_Material provided_.
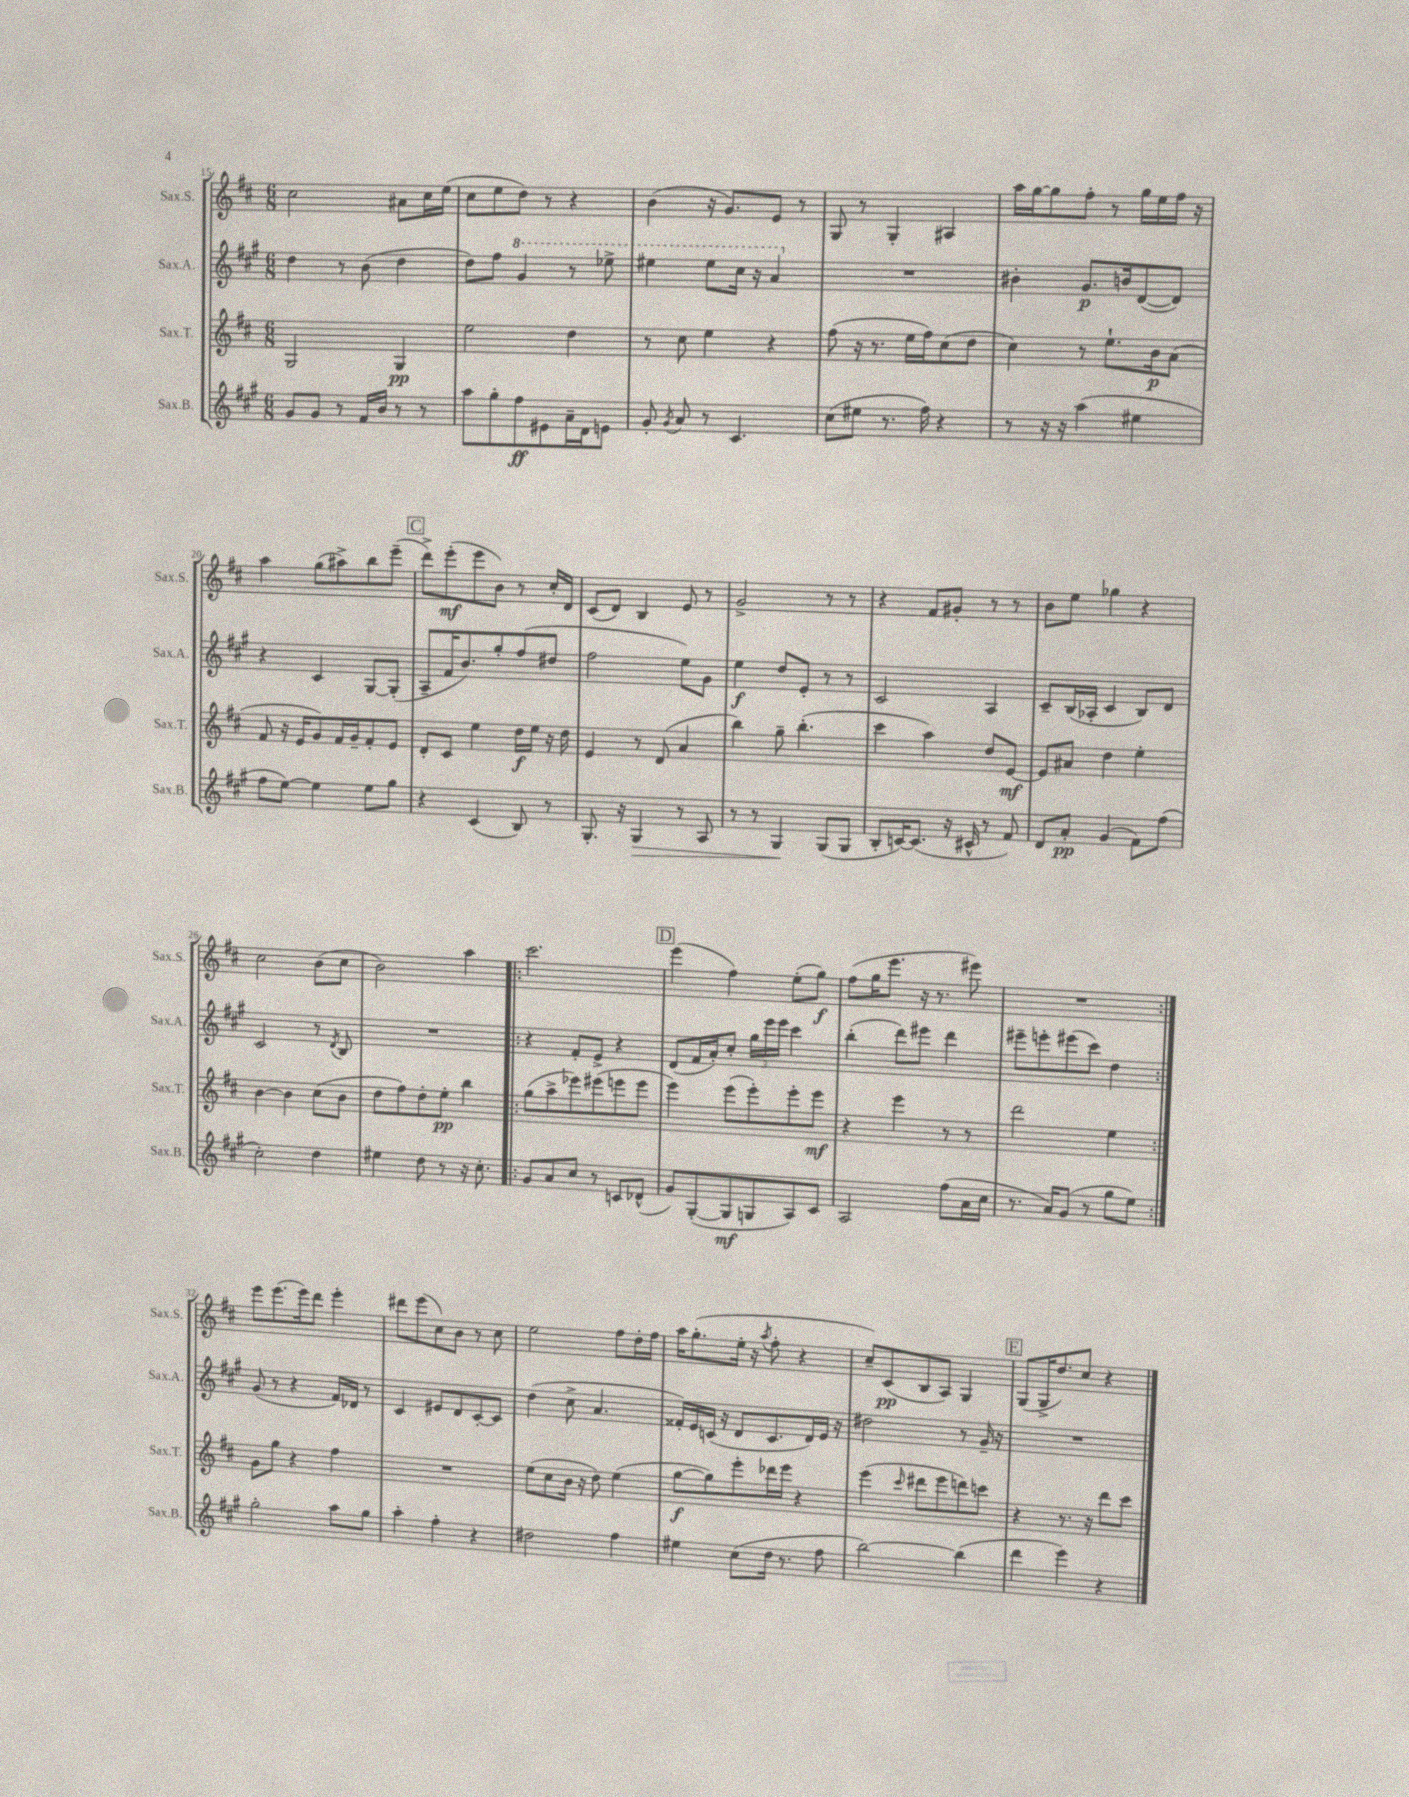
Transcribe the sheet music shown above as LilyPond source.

<<
\new StaffGroup <<
\new Staff = "s0" \with { instrumentName = "Sax.S." shortInstrumentName = "Sax.S." } {
    \clef treble \key d \major \numericTimeSignature \time 6/8
    \autoBeamOff cis''2 ais'8[ cis''16 e''16]( |
    cis''8[ e''8 d''8]) r8 r4 |
    b'4( r16 g'8.[) e'8] r8 |
    g8 r8 g4-. ais4 |
    a''16[ g''16~ g''8 fis''8]-. r8 g''16[ e''16 fis''16] r16 |
    a''4 g''8[( ais''8->) b''8 e'''8]--( |
    \mark \markup { \box "C" } d'''8[->) e'''8-.\mf( e'''8 b'8]) r8 cis''16[-. d'16] |
    cis'8[( d'8]) b4 e'8 r8 |
    g'2-> r8 r8 |
    r4 fis'8[ gis'8]-. r8 r8 |
    b'8[ e''8] ges''4 r4 |
    cis''2 b'8[( cis''8] |
    b'2) a''4 |
    \repeat volta 2 { cis'''2. |
    \mark \markup { \box "D" } e'''4( fis''4) e''8[-.( g''8]\f) |
    fis''8[( g''16 e'''8.] r16 r8. eis'''8) |
    R2. | }
    e'''8[ e'''8.( e'''16) d'''8] e'''4-. |
    dis'''8[ e'''8( cis''8) b'8] r8 cis''8 |
    e''2 fis''8[ d''16-. fis''16] |
    a''16[ g''8.-.( e''16]-. r16 \acciaccatura { a''8 } fis''8-. r4 |
    cis''8[--) cis'8\pp( b8 a8]) g4 |
    \mark \markup { \box "E" } g8[( g16-> d''8.) cis''8] r4 \bar "|." |
}
\new Staff = "s1" \with { instrumentName = "Sax.A." shortInstrumentName = "Sax.A." } {
    \clef treble \key a \major \numericTimeSignature \time 6/8
    \autoBeamOff d''4 r8 b'8( d''4 |
    d''8[) fis''8] \ottava #1 gis''4 r8 ees'''8-> |
    eis'''4 eis'''8[ cis'''16] r16 a''4 \ottava #0 |
    R2. |
    bis'4-. gis'8.[\p b'16 d'8~( d'8]) |
    r4 cis'4 gis8[~ gis8]-.( |
    \mark \markup { \box "C" } a8[-- fis'16 b'8.) gis''8-. fis''8( dis''8] |
    fis''2 e''8[) gis'8] |
    e''4\f d''8[ e'8]-. r8 r8 |
    cis'2 a4 |
    cis'8[-- b16( aes16]-. cis'4 b8[) d'8] |
    cis'2 r8 \acciaccatura { d'8 } b8 |
    R2. |
    \repeat volta 2 { r4 fis'8[-. e'8]-> r4 |
    \mark \markup { \box "D" } d'8[( fis'16 a'16-.) cis''8]-. \tuplet 3/2 { gis''16[ e'''16 e'''16] } cis'''4 |
    b''4-.( d'''8[) eis'''8] d'''4 |
    eis'''8[-- e'''8-. eis'''8( cis'''8]) d''4 | }
    gis'8( r8 r4 fis'16[) des'16] r8 |
    cis'4 eis'8[ d'8 cis'8~-. cis'8] |
    d''4( cis''8-> a'4. |
    fisis'16[-.) e'16 c'16]( r16 d'8[ c'8. d'16) e'16] r16 |
    dis''2 r8 gis'16-- r16 |
    \mark \markup { \box "E" } R2. \bar "|." |
}
\new Staff = "s2" \with { instrumentName = "Sax.T." shortInstrumentName = "Sax.T." } {
    \clef treble \key d \major \numericTimeSignature \time 6/8
    \autoBeamOff g2 g4\pp |
    e''2 d''4 |
    r8 cis''8 e''4 r4 |
    fis''8( r16 r8. e''16[ fis''16) cis''8( d''8] |
    cis''4) r8 e''8.[-! b'16\p a'8]( |
    fis'8 r16 e'16[ g'8) fis'16 g'16-- fis'8-. e'8] |
    \mark \markup { \box "C" } d'8[-. cis'8] e''4 d''16[\f e''16] r16 d''16 |
    e'4 r8 d'8( a'4 |
    b''4) g''8-- b''4.-.( |
    cis'''4 a''4) d''8[ e'8]~\mf |
    e'8[ ais'8] d''4 e''4-. |
    b'4~ b'4 cis''8[( b'8] |
    d''8[ fis''8) d''8-. e''8]-.\pp b''4 |
    \repeat volta 2 { g''8[( a''8-> ees'''8) eis'''8( e'''8 e'''8] |
    \mark \markup { \box "D" } e'''4) e'''8[( e'''8-.) e'''8-. e'''8]\mf |
    r4 e'''4 r8 r8 |
    d'''2 e''4 | }
    g'8[ g''8] r4 fis''4 |
    R2. |
    e''8[( cis''8 b'16] r16 d''8) e''4( |
    g''8[~\f g''8) e'''8-. des'''16 e'''16] r4 |
    e'''4( \grace { cis'''16 } dis'''8[ e'''8 d'''8) c'''8] |
    \mark \markup { \box "E" } r4 r8. r16 d'''8[ cis'''8] \bar "|." |
}
\new Staff = "s3" \with { instrumentName = "Sax.B." shortInstrumentName = "Sax.B." } {
    \clef treble \key a \major \numericTimeSignature \time 6/8
    \autoBeamOff gis'8[ gis'8] r8 fis'16[ b'16] r8 r8 |
    a''8[ gis''8-. fis''8\ff eis'8 a'16-- d'16 e'8] |
    gis'8-. \acciaccatura { gis'8 } a'8 r8 cis'4. |
    cis''8[( eis''8] r8. fis''16) r4 |
    r8 r16 r16 a''4( eis''4 |
    fis''8[ e''8]~) e''4 e''8[ gis''8] |
    \mark \markup { \box "C" } r4 cis'4( b8) r8 |
    gis8.-. r16 gis4\> r8 a8 |
    r8 r8 gis4\! gis8[( gis8] |
    b8[-. c'16~) c'8.]( r16 cis'16-^ r8 fis'8) |
    d'8[ a'8]-.\pp gis'4( fis'8[) fis''8]( |
    cis''2-.) d''4 |
    eis''4 d''8 r8 r16 cis''8.-. |
    \repeat volta 2 { gis'8[ a'8 cis''8] r8 c'8[ des'8]-^( |
    \mark \markup { \box "D" } gis'8[) gis8~-.( gis8\mf g8 a8) cis'8] |
    a2 fis''8[( a'16 cis''16] |
    r8. a'16[) gis'8]( r8 gis''8[ e''8]) | }
    gis''2-. a''8[ gis''8] |
    a''4-. fis''4-. r4 |
    dis''2 fis''4 |
    eis''4 cis''8[( d''16] r8. fis''8 |
    b''2~) b''4( |
    \mark \markup { \box "E" } d'''4 e'''4) r4 \bar "|." |
}
>>
>>
\layout { \context { \Score currentBarNumber = #15 } }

_Exercise requirements_. How many lines in the data contain the string "shortInstrumentName"? Reply with the number alone.

_Response for this exercise_. 4